::: Records provided

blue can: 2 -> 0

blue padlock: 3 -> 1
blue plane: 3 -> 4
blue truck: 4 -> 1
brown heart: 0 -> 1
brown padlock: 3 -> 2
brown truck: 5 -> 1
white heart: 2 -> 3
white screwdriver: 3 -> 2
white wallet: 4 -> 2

::::::
::: Records provided

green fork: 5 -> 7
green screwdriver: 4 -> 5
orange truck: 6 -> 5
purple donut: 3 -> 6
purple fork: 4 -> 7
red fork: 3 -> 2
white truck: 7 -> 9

::::::

◆ What needs to be done
Extract from the data every line where "white" shows up.

◆ Reply
white heart: 2 -> 3
white screwdriver: 3 -> 2
white wallet: 4 -> 2
white truck: 7 -> 9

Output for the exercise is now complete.